State how many lines in the items below contain the string "with", giving only the number.

····················

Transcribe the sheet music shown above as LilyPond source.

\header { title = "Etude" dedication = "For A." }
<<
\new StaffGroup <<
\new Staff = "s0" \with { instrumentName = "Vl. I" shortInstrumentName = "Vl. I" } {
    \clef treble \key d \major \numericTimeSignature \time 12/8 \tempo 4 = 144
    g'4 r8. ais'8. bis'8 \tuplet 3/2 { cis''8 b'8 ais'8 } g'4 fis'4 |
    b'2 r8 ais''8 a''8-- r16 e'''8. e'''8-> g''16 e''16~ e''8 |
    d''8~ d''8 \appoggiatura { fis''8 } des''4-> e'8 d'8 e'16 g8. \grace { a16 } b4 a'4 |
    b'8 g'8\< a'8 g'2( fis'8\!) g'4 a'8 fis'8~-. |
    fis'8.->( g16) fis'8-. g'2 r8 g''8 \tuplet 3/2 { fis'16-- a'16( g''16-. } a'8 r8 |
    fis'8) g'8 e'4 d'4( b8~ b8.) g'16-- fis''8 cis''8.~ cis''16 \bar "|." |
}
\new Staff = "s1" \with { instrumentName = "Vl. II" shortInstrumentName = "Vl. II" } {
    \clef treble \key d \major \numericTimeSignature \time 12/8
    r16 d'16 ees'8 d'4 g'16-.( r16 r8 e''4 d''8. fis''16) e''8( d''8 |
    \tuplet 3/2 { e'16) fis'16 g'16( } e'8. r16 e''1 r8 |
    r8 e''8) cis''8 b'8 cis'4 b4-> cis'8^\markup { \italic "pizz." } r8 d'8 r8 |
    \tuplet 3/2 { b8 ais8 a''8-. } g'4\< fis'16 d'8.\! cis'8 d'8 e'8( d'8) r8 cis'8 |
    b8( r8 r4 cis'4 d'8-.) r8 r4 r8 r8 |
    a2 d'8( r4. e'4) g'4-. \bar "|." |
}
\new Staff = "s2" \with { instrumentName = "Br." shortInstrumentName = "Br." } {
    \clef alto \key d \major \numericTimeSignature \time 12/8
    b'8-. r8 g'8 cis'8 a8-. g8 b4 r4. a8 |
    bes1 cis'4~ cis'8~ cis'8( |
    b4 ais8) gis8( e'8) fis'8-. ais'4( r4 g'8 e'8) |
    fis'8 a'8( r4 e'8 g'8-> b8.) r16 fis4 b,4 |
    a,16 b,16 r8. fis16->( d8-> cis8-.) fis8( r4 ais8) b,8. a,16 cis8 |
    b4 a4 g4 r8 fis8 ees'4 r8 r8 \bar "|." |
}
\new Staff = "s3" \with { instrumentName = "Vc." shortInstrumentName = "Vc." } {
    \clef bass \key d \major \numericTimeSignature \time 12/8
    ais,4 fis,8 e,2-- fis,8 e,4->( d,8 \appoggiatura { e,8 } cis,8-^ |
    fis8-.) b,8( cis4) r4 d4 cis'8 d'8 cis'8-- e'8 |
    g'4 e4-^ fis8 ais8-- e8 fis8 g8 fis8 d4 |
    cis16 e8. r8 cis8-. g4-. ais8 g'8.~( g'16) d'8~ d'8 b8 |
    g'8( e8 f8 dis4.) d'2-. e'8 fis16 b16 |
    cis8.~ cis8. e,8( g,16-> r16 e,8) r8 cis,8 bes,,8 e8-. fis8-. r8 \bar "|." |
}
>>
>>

····················

• _EXERCISE ANSWER_: 4